START Data for processing

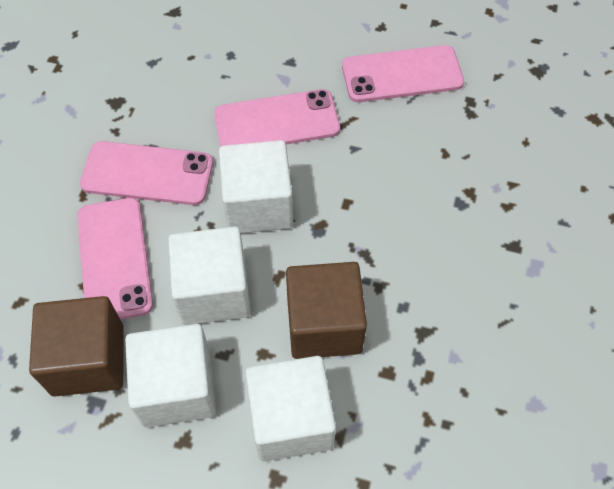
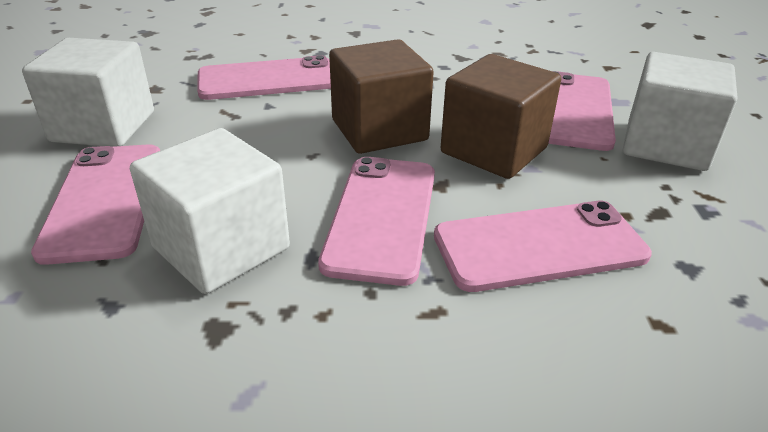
pink phone: 4 -> 5
white cube: 4 -> 3

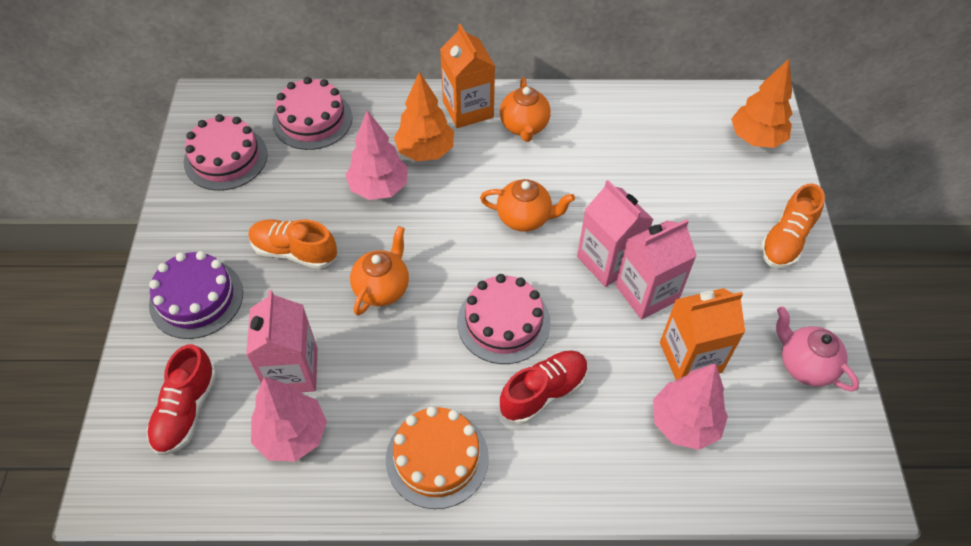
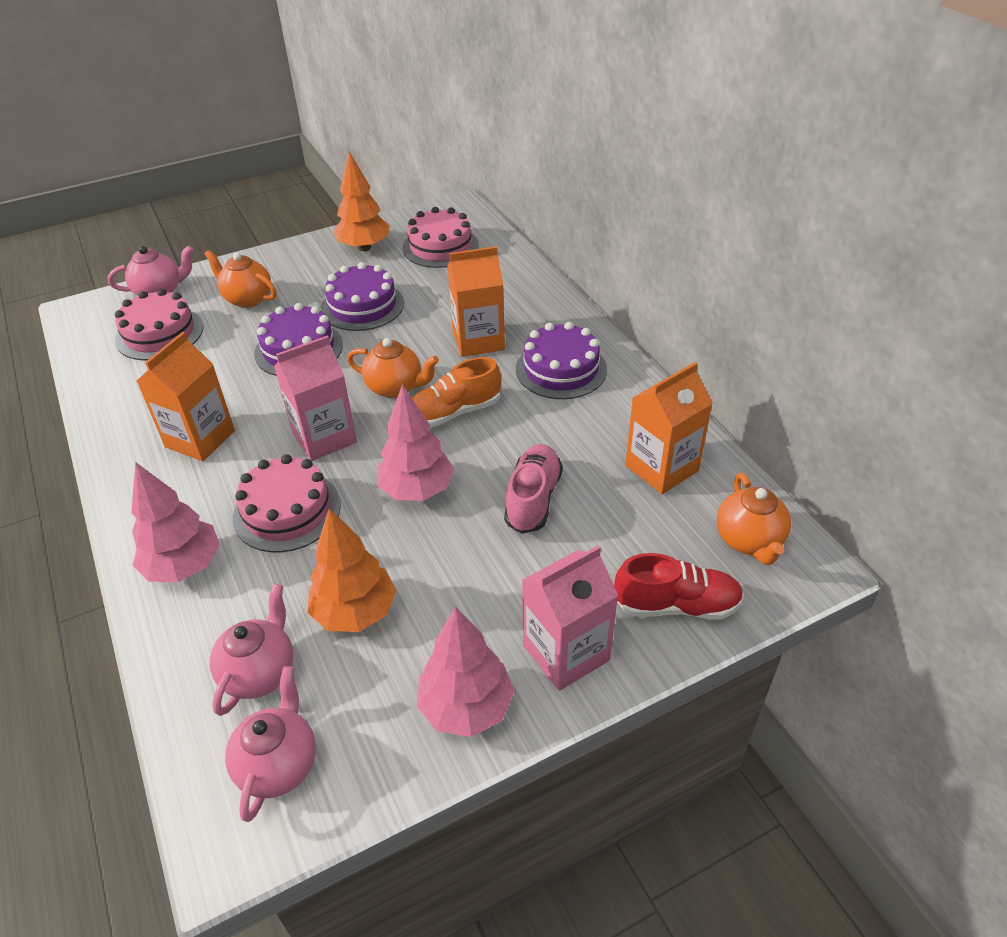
orange cake: 1 -> 0
orange carton: 2 -> 3
orange shoe: 2 -> 1
pink carton: 3 -> 2
pink shoe: 0 -> 1
pink teapot: 1 -> 3
purple cake: 1 -> 3
red shoe: 2 -> 1

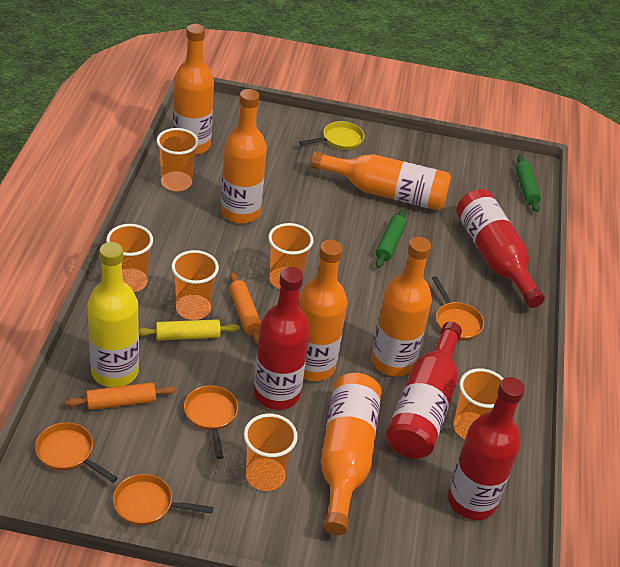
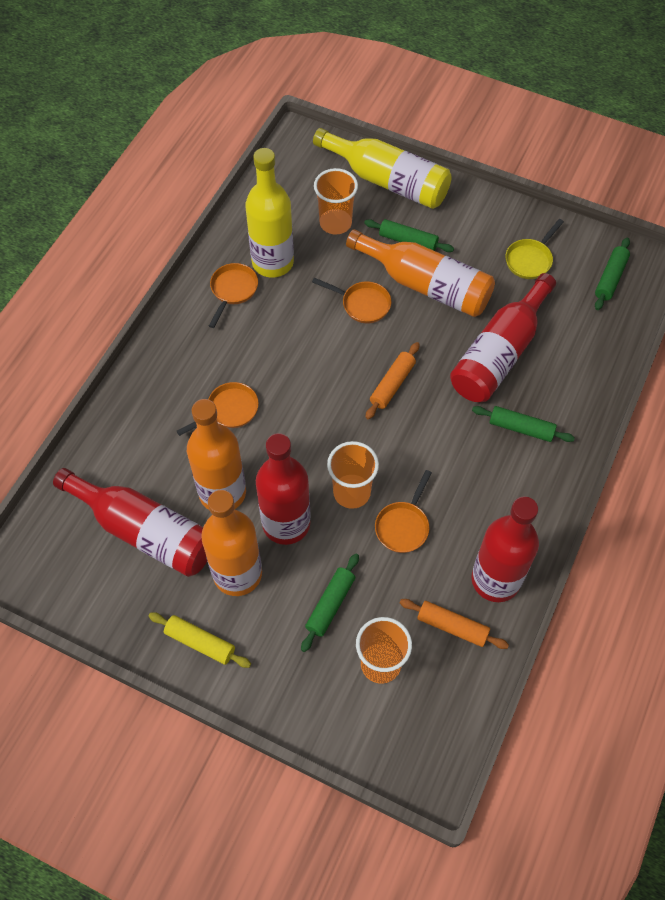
green rolling pin: 2 -> 4
orange bottle: 6 -> 3
orange cup: 6 -> 3
yellow bottle: 1 -> 2

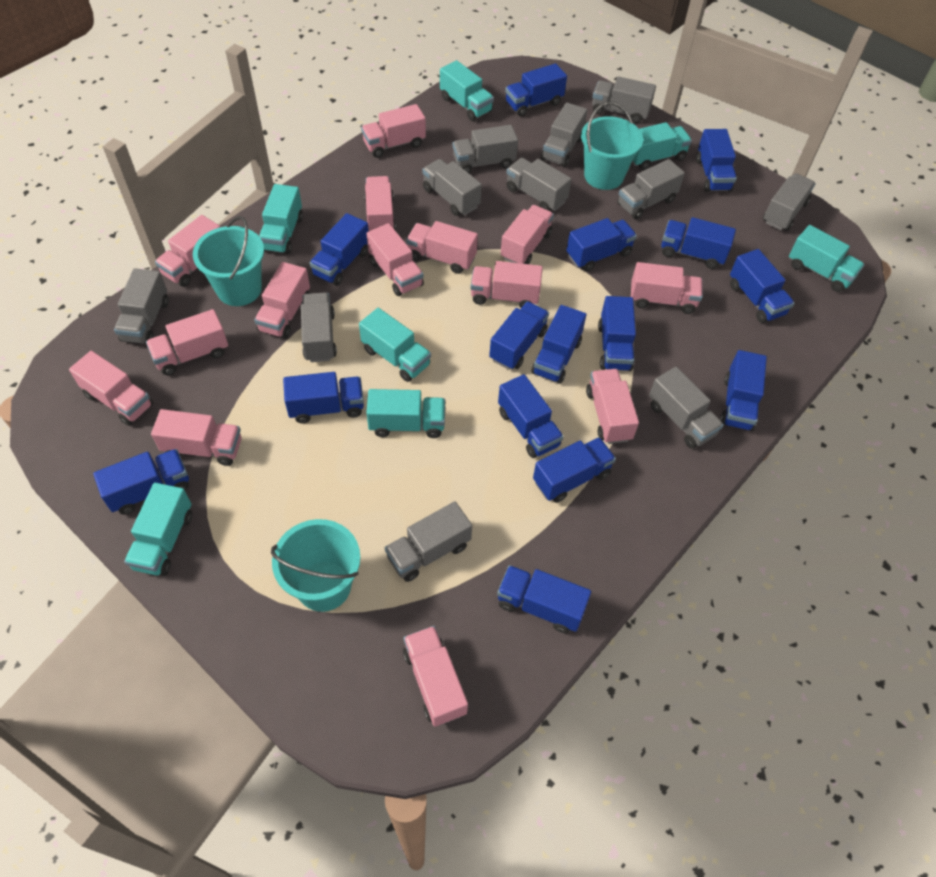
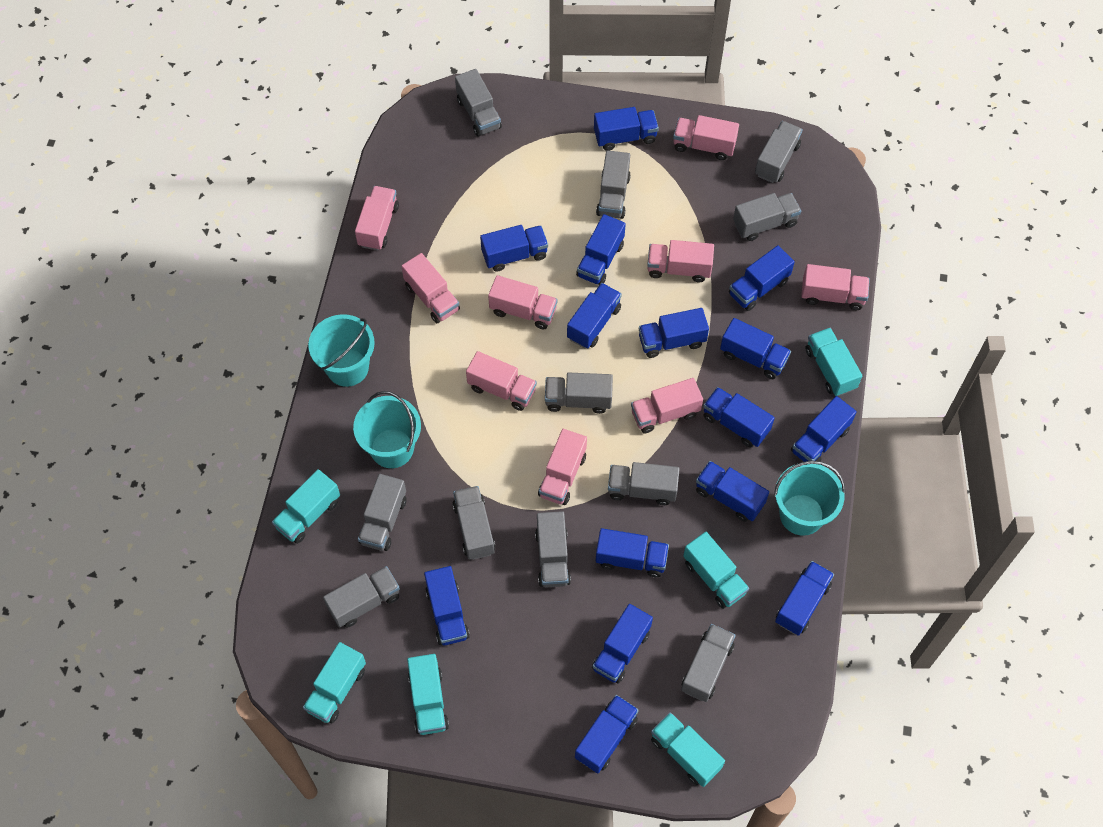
pink truck: 14 -> 9
turquoise truck: 7 -> 6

END Data for processing

What to do: The copy should match each line above exactly and contain no images.

Exercise solution:
pink phone: 4 -> 5
white cube: 4 -> 3

orange cake: 1 -> 0
orange carton: 2 -> 3
orange shoe: 2 -> 1
pink carton: 3 -> 2
pink shoe: 0 -> 1
pink teapot: 1 -> 3
purple cake: 1 -> 3
red shoe: 2 -> 1

green rolling pin: 2 -> 4
orange bottle: 6 -> 3
orange cup: 6 -> 3
yellow bottle: 1 -> 2

pink truck: 14 -> 9
turquoise truck: 7 -> 6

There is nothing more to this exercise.